**Requirement:** Each line from the one containing "purple pentagon: (293, 95)" to the end of the listing below should be output exactly; no other line is wanted.

**Supplied data:**
-.-.-

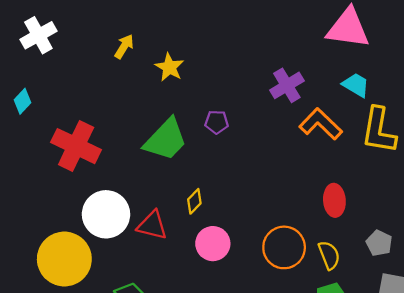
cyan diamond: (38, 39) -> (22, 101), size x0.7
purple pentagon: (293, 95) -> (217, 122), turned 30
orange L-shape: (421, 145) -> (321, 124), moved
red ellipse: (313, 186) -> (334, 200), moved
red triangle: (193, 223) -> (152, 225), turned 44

-.-.-

**Answer for this exercise:**
purple pentagon: (293, 95) -> (217, 122), turned 30
orange L-shape: (421, 145) -> (321, 124), moved
red ellipse: (313, 186) -> (334, 200), moved
red triangle: (193, 223) -> (152, 225), turned 44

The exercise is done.